When you reach the line with "M202: none -> motor 3V (SIG25, VS)" in the data below, begin printing lines exactly, and stop once the line with "C4: 33nF (GND, N_4) -> 33nF (GND, N_3)" has been printed.

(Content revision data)
_ _ _ _ _

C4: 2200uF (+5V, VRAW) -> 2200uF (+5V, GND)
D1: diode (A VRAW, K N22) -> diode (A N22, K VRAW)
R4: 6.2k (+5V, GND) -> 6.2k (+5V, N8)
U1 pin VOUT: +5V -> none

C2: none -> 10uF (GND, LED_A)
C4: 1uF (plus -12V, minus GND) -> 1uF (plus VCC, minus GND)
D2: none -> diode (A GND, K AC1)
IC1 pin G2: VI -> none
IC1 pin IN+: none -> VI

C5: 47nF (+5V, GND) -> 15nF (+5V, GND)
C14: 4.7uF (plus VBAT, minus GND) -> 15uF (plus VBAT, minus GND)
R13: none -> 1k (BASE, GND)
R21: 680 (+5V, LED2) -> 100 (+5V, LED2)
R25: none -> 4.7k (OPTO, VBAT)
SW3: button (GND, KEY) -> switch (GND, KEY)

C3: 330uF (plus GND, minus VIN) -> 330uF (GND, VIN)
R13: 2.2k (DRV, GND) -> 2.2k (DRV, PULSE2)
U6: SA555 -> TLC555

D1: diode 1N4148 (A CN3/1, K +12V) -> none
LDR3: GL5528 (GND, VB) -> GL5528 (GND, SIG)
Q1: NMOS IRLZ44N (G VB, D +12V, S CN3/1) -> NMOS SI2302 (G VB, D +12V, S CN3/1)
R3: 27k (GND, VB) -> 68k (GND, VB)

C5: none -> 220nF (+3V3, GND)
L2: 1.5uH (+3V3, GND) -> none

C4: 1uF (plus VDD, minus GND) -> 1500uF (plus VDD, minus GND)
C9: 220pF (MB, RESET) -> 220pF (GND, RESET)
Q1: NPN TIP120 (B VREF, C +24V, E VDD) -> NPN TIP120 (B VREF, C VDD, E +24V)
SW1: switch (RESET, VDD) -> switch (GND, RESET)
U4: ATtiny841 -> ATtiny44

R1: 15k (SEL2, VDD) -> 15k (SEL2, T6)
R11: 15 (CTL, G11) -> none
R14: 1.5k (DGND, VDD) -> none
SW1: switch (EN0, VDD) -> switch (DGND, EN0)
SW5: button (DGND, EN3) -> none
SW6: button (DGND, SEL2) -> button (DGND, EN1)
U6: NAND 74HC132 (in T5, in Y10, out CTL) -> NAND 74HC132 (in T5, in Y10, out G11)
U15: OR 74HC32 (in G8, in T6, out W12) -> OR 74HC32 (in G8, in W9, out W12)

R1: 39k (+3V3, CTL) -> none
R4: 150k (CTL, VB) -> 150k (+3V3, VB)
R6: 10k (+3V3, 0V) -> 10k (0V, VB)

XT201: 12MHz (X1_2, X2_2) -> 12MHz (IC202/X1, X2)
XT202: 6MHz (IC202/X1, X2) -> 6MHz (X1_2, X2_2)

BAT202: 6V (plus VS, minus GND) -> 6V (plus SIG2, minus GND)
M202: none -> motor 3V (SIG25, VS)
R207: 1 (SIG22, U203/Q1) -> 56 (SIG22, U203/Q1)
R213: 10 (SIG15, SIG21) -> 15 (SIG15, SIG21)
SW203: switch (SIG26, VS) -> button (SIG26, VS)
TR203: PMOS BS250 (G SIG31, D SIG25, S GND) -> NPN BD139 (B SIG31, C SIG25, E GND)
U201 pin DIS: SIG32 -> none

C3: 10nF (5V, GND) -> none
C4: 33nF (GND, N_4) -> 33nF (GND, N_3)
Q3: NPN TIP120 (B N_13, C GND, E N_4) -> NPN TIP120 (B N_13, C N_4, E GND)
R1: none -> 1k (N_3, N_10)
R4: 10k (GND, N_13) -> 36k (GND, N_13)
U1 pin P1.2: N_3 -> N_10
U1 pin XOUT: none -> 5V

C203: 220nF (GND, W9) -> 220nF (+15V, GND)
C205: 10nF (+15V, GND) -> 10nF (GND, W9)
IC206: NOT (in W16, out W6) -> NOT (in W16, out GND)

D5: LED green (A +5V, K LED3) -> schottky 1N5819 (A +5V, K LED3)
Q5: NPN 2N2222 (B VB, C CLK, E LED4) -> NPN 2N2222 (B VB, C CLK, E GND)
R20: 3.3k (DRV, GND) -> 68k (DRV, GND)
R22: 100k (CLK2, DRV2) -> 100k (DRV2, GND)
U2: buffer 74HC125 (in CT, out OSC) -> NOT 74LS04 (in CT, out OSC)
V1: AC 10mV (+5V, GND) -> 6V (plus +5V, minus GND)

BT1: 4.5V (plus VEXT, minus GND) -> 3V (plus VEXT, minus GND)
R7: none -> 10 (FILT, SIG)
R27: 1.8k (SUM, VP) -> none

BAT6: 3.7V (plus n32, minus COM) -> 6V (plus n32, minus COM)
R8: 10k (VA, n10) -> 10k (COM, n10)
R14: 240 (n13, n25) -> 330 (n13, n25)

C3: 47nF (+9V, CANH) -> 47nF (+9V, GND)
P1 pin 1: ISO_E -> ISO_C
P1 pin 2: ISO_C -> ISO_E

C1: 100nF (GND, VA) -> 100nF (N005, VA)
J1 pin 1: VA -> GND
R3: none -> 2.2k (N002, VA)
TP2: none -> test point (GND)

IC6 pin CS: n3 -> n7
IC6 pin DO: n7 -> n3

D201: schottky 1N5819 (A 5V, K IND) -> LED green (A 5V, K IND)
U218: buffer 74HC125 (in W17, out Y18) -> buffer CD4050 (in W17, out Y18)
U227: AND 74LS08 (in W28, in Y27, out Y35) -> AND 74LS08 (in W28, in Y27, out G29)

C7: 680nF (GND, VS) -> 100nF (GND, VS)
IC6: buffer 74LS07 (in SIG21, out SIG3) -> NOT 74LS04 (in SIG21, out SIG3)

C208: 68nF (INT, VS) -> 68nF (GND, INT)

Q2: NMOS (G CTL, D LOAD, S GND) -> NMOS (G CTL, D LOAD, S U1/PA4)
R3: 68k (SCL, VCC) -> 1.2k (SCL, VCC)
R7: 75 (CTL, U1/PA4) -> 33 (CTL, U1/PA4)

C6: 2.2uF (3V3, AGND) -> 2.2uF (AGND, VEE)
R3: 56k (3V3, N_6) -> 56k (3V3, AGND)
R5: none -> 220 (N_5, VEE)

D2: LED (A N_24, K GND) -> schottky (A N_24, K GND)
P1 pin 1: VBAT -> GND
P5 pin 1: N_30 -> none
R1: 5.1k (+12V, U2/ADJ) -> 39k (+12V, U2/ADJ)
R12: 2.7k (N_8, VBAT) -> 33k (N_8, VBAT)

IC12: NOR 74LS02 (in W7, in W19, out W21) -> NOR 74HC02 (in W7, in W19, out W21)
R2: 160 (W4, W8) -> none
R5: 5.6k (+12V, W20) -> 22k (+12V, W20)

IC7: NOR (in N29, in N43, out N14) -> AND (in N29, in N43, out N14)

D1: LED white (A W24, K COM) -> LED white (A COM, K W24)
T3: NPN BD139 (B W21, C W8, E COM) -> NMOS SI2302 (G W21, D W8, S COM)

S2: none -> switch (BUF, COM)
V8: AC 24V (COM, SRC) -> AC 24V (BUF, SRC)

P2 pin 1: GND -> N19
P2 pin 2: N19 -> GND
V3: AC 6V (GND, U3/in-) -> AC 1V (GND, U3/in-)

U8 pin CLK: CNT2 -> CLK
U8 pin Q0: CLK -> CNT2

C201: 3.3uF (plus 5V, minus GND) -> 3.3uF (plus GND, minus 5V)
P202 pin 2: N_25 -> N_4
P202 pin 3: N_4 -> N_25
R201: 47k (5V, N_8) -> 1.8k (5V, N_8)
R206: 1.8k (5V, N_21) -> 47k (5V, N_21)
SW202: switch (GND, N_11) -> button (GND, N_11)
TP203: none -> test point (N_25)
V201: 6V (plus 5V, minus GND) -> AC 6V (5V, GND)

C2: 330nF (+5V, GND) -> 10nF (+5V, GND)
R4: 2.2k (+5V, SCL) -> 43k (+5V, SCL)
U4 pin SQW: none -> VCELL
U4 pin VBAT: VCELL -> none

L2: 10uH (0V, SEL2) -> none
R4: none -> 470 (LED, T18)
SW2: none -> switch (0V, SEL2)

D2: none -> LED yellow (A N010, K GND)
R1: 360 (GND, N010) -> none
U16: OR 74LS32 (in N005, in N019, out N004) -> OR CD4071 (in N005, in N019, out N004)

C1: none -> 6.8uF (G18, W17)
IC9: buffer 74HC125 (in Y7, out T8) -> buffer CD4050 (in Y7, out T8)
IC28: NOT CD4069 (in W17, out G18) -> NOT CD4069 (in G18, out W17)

_ _ _ _ _

◆ Exercise result:
M202: none -> motor 3V (SIG25, VS)
R207: 1 (SIG22, U203/Q1) -> 56 (SIG22, U203/Q1)
R213: 10 (SIG15, SIG21) -> 15 (SIG15, SIG21)
SW203: switch (SIG26, VS) -> button (SIG26, VS)
TR203: PMOS BS250 (G SIG31, D SIG25, S GND) -> NPN BD139 (B SIG31, C SIG25, E GND)
U201 pin DIS: SIG32 -> none

C3: 10nF (5V, GND) -> none
C4: 33nF (GND, N_4) -> 33nF (GND, N_3)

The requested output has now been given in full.